YOUR ASSIGNMENT
Repeat the following entries exactly, excluding pictures.

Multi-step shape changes
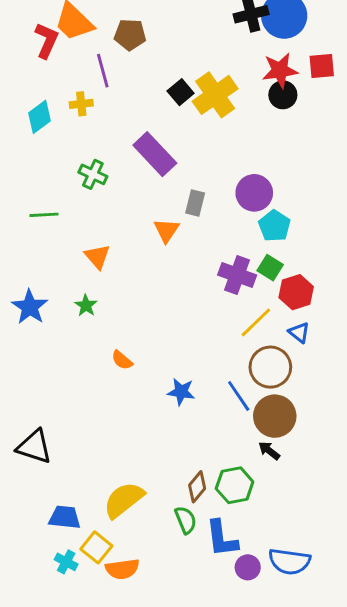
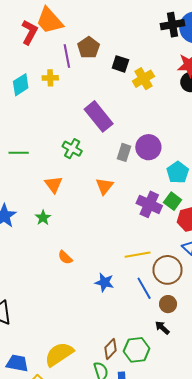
brown pentagon: (130, 35) -> (89, 48), moved, turned 30
black square: (181, 92) -> (120, 64), moved, turned -36
yellow cross: (215, 95) -> (143, 79), size x0.7
green cross: (93, 174) -> (72, 149), moved
purple circle: (254, 193) -> (148, 147), moved
orange triangle: (166, 230) -> (104, 186), moved
yellow line: (256, 322) -> (138, 255), moved, turned 30
brown circle: (275, 416) -> (168, 304), size x0.6

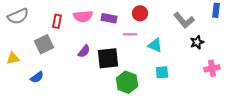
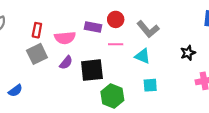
red circle: (140, 13) -> (116, 19), moved
pink semicircle: (83, 16) -> (65, 38), moved
gray L-shape: (184, 20) -> (148, 29), moved
gray square: (44, 44) -> (37, 54), moved

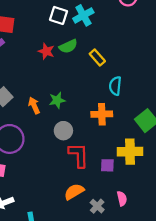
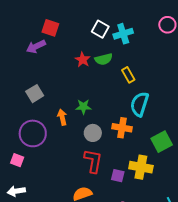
cyan semicircle: (115, 86) -> (139, 104), size x1.4
orange arrow: (34, 105) -> (62, 117), moved
gray circle: (63, 131) -> (93, 133), moved

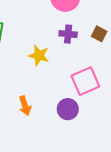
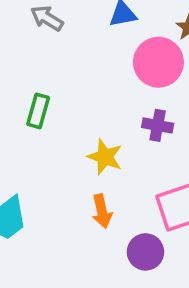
orange arrow: (25, 106) -> (102, 211), moved

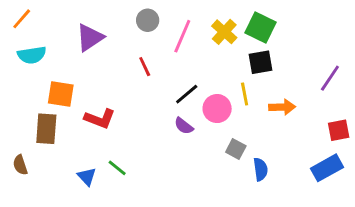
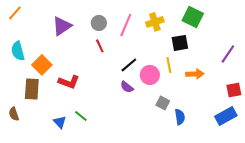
gray circle: (148, 20) -> (99, 23), moved
green square: (260, 27) -> (193, 17), moved
yellow cross: (224, 32) -> (155, 22), turned 30
cyan semicircle: (32, 55) -> (18, 51), moved, turned 84
orange square: (61, 94) -> (42, 65), turned 36

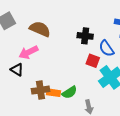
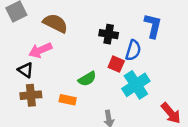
blue semicircle: (106, 48) -> (133, 50), turned -132
brown cross: (40, 90) -> (31, 95), moved
green semicircle: (70, 92) -> (87, 79), moved

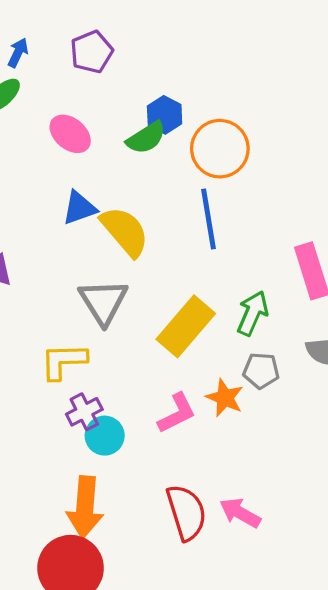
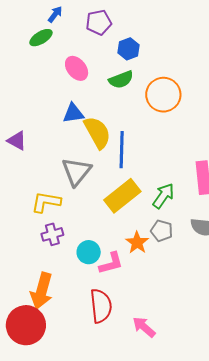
blue hexagon: (165, 115) -> (129, 49), moved
blue line: (208, 219) -> (122, 150), moved
pink L-shape: (177, 413) -> (111, 263), moved
cyan circle: (105, 436) -> (89, 252), moved
pink arrow: (240, 513) -> (144, 327), moved

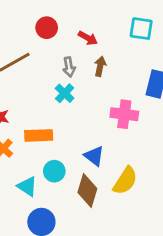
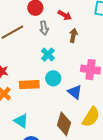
gray arrow: (69, 67) -> (44, 28), moved
blue triangle: (94, 156) -> (75, 92), moved
cyan circle: (54, 171) -> (53, 78), moved

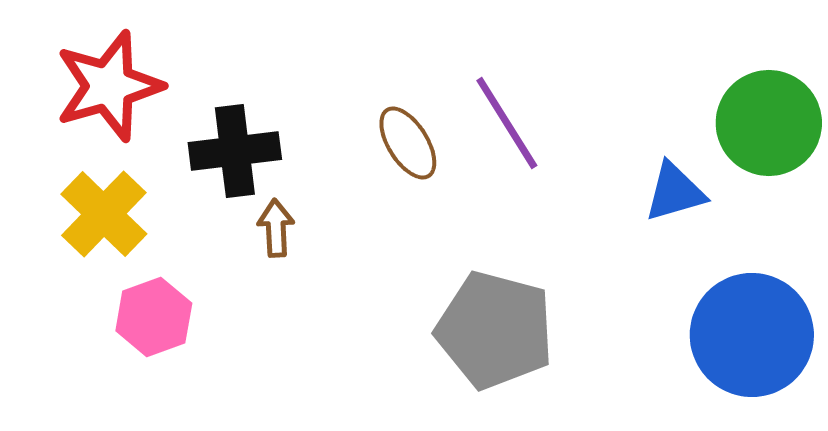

ANSWER AREA
brown pentagon: (130, 35) -> (89, 48), moved, turned 30
black square: (181, 92) -> (120, 64), moved, turned -36
yellow cross: (215, 95) -> (143, 79), size x0.7
green cross: (93, 174) -> (72, 149), moved
purple circle: (254, 193) -> (148, 147), moved
orange triangle: (166, 230) -> (104, 186), moved
yellow line: (256, 322) -> (138, 255), moved, turned 30
brown circle: (275, 416) -> (168, 304), size x0.6

red circle: (140, 13) -> (116, 19), moved
pink semicircle: (83, 16) -> (65, 38), moved
gray L-shape: (184, 20) -> (148, 29), moved
gray square: (44, 44) -> (37, 54), moved

cyan semicircle: (115, 86) -> (139, 104), size x1.4
orange arrow: (34, 105) -> (62, 117), moved
gray circle: (63, 131) -> (93, 133), moved

orange arrow: (25, 106) -> (102, 211), moved

gray circle: (148, 20) -> (99, 23), moved
green square: (260, 27) -> (193, 17), moved
yellow cross: (224, 32) -> (155, 22), turned 30
cyan semicircle: (32, 55) -> (18, 51), moved, turned 84
orange square: (61, 94) -> (42, 65), turned 36

blue semicircle: (106, 48) -> (133, 50), turned -132
brown cross: (40, 90) -> (31, 95), moved
green semicircle: (70, 92) -> (87, 79), moved

blue hexagon: (165, 115) -> (129, 49), moved
blue line: (208, 219) -> (122, 150), moved
pink L-shape: (177, 413) -> (111, 263), moved
cyan circle: (105, 436) -> (89, 252), moved
pink arrow: (240, 513) -> (144, 327), moved

gray arrow: (69, 67) -> (44, 28), moved
blue triangle: (94, 156) -> (75, 92), moved
cyan circle: (54, 171) -> (53, 78), moved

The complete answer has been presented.